Brief:
Return exactly those lines of the material below that fall between the line holding "IMU pin INT: A5 -> D4" and the line holding "TFT3: ST7789 -> ILI9341", inclusive.

Data for this exercise:
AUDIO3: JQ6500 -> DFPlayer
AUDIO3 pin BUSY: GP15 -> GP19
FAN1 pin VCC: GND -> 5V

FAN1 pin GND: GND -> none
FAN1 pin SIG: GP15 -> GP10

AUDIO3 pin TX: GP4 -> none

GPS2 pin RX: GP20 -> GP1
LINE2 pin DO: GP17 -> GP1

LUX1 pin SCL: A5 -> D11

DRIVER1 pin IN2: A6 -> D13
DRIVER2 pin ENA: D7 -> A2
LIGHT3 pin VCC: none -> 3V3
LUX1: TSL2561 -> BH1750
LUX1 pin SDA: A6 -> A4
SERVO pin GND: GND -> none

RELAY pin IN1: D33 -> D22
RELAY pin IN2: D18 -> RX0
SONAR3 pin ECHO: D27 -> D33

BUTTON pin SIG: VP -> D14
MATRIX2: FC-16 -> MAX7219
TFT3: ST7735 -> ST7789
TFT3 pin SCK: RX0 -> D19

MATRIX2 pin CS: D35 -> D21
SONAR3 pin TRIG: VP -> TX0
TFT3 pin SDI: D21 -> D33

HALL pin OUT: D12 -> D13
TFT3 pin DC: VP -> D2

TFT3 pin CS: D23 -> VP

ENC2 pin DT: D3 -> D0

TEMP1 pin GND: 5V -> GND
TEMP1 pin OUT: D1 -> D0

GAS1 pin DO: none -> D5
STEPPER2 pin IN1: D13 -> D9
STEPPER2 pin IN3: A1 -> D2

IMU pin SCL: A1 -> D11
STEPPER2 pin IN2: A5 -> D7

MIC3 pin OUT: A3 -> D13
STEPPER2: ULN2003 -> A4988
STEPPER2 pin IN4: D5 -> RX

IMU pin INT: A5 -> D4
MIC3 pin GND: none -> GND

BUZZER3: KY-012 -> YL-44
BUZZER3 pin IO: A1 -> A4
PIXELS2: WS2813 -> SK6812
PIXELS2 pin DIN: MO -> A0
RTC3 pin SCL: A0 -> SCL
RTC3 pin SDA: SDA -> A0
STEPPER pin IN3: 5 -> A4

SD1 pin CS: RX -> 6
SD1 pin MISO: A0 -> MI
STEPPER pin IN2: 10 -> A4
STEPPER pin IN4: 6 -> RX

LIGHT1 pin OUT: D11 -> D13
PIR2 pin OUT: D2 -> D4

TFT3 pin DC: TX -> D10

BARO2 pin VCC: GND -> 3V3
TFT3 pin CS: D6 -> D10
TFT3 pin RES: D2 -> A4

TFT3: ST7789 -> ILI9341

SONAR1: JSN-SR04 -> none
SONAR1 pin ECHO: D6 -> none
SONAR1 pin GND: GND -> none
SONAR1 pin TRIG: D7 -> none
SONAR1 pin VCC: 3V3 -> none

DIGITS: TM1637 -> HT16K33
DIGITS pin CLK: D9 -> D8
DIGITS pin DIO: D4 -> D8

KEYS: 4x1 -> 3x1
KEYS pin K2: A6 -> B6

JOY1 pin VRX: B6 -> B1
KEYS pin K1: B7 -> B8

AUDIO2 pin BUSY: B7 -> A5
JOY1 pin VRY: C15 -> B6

The answer:
IMU pin INT: A5 -> D4
MIC3 pin GND: none -> GND

BUZZER3: KY-012 -> YL-44
BUZZER3 pin IO: A1 -> A4
PIXELS2: WS2813 -> SK6812
PIXELS2 pin DIN: MO -> A0
RTC3 pin SCL: A0 -> SCL
RTC3 pin SDA: SDA -> A0
STEPPER pin IN3: 5 -> A4

SD1 pin CS: RX -> 6
SD1 pin MISO: A0 -> MI
STEPPER pin IN2: 10 -> A4
STEPPER pin IN4: 6 -> RX

LIGHT1 pin OUT: D11 -> D13
PIR2 pin OUT: D2 -> D4

TFT3 pin DC: TX -> D10

BARO2 pin VCC: GND -> 3V3
TFT3 pin CS: D6 -> D10
TFT3 pin RES: D2 -> A4

TFT3: ST7789 -> ILI9341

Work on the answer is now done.